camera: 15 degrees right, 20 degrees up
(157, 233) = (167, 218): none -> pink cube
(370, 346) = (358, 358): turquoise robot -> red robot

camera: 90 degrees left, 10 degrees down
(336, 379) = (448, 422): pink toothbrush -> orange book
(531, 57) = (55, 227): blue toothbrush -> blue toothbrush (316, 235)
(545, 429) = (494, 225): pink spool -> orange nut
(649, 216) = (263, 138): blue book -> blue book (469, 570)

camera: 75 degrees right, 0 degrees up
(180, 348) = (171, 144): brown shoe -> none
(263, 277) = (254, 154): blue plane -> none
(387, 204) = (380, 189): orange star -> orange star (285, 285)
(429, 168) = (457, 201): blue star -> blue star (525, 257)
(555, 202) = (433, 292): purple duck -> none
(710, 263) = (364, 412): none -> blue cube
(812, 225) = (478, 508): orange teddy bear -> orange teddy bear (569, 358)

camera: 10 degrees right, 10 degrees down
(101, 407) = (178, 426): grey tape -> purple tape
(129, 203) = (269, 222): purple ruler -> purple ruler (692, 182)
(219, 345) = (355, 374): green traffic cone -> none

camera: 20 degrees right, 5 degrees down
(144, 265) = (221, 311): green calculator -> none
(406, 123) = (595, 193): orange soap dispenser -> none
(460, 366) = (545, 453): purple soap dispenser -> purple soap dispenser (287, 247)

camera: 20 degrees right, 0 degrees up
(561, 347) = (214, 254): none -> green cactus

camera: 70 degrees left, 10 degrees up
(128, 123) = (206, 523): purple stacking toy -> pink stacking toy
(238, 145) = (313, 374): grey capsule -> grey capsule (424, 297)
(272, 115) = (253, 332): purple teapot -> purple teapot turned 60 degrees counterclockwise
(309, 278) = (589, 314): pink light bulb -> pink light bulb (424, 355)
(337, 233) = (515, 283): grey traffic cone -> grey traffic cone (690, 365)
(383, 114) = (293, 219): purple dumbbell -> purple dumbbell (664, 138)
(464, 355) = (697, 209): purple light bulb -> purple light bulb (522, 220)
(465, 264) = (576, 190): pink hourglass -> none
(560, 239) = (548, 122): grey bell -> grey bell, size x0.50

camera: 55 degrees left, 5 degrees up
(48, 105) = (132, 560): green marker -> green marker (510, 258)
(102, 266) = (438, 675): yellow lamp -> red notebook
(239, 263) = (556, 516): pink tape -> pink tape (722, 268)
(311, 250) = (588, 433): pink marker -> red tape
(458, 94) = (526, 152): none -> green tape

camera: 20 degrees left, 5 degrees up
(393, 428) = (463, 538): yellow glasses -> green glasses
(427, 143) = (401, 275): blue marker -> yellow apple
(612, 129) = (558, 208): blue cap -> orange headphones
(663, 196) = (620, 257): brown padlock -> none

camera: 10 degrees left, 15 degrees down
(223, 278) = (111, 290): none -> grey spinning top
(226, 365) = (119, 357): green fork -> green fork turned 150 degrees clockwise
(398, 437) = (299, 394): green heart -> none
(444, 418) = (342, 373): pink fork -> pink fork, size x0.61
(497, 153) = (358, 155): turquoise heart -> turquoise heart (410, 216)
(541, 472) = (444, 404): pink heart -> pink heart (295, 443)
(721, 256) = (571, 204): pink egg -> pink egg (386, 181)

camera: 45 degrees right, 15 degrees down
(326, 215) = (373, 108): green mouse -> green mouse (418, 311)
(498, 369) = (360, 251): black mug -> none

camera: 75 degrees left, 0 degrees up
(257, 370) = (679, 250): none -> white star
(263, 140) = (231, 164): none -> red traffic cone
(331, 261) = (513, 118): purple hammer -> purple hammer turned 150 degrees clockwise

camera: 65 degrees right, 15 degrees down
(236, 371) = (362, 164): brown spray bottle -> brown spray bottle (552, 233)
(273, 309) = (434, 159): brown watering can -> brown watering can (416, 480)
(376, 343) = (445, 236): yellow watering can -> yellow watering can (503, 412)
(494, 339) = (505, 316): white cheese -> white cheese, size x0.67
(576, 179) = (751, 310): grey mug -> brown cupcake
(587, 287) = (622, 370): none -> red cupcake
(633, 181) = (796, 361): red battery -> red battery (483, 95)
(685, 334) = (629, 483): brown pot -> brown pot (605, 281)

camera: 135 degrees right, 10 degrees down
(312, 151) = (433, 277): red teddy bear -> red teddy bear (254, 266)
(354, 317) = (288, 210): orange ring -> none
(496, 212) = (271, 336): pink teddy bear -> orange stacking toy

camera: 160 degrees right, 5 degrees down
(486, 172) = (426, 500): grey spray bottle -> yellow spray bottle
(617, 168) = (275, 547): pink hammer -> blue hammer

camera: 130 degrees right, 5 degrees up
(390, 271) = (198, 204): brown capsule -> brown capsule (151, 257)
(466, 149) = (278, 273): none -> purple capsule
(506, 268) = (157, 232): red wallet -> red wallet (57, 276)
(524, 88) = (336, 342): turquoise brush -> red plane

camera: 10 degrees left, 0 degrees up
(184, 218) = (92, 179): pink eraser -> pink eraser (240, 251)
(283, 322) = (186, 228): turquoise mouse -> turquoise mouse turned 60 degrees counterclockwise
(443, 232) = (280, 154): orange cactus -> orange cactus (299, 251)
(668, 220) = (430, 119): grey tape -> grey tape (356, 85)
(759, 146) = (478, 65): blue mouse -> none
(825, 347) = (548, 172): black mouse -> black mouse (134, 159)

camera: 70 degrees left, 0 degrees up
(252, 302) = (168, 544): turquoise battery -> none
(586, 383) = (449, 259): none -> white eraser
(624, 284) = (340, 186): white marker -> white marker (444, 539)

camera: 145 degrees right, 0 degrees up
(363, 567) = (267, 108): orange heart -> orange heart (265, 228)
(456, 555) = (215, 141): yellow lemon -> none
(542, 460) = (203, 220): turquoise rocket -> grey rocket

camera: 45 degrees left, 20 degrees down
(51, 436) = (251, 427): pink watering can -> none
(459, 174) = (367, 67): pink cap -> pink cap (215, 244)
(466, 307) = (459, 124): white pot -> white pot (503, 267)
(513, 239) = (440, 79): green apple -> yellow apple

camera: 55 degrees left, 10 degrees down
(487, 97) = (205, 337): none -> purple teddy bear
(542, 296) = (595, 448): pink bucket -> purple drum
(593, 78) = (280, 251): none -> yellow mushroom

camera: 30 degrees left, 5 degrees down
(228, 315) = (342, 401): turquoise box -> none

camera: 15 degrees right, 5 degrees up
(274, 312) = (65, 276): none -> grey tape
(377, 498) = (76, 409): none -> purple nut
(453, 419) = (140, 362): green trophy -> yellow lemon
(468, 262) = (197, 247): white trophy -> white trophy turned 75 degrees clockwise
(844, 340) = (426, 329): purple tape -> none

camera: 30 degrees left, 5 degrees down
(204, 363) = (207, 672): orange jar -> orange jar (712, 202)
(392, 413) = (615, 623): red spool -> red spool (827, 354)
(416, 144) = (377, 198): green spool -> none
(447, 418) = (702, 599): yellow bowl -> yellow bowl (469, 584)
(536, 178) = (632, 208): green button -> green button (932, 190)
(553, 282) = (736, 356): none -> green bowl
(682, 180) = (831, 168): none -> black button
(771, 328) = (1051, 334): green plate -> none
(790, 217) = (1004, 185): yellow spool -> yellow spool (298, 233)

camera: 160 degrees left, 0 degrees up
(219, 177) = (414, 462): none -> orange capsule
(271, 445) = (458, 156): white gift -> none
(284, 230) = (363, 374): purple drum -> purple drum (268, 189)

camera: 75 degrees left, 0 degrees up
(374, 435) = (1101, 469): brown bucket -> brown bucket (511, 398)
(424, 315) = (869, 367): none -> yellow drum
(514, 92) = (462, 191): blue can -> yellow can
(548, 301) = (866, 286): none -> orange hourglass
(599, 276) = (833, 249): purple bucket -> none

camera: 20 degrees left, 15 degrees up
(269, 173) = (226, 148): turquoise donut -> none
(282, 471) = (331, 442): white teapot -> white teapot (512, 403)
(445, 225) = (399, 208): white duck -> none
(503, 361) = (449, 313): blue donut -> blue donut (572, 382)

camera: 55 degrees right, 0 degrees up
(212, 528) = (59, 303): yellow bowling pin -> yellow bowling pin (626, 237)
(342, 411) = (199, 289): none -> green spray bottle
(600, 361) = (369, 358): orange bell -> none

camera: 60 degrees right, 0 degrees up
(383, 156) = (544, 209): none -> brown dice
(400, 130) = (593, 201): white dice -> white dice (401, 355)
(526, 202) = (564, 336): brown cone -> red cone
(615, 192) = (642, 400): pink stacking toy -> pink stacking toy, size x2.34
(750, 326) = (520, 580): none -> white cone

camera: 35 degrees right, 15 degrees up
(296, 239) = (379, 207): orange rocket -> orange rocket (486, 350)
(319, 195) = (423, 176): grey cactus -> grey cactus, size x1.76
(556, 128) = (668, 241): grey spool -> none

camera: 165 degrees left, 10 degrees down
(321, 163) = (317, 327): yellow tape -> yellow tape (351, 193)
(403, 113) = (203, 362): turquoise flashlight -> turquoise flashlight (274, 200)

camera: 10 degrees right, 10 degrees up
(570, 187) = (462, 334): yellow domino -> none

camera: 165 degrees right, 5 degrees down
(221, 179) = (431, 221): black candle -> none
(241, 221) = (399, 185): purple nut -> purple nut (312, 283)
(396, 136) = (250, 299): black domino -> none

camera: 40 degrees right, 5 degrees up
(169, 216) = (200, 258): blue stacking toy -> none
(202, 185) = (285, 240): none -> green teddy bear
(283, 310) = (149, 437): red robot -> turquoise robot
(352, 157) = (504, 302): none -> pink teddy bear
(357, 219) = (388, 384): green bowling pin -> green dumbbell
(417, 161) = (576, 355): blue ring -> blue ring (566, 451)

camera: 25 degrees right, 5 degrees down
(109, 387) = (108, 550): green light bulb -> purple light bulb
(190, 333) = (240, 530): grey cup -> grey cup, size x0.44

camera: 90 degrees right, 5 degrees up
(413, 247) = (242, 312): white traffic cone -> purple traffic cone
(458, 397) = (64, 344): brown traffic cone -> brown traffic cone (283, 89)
══════════════════════════════
### What to do
Extract the lines above, from the first one through the one containing "(555, 202) = (433, 292): purple duck -> none", and return only those, unchanged.

### Output
camera: 15 degrees right, 20 degrees up
(157, 233) = (167, 218): none -> pink cube
(370, 346) = (358, 358): turquoise robot -> red robot

camera: 90 degrees left, 10 degrees down
(336, 379) = (448, 422): pink toothbrush -> orange book
(531, 57) = (55, 227): blue toothbrush -> blue toothbrush (316, 235)
(545, 429) = (494, 225): pink spool -> orange nut
(649, 216) = (263, 138): blue book -> blue book (469, 570)

camera: 75 degrees right, 0 degrees up
(180, 348) = (171, 144): brown shoe -> none
(263, 277) = (254, 154): blue plane -> none
(387, 204) = (380, 189): orange star -> orange star (285, 285)
(429, 168) = (457, 201): blue star -> blue star (525, 257)
(555, 202) = (433, 292): purple duck -> none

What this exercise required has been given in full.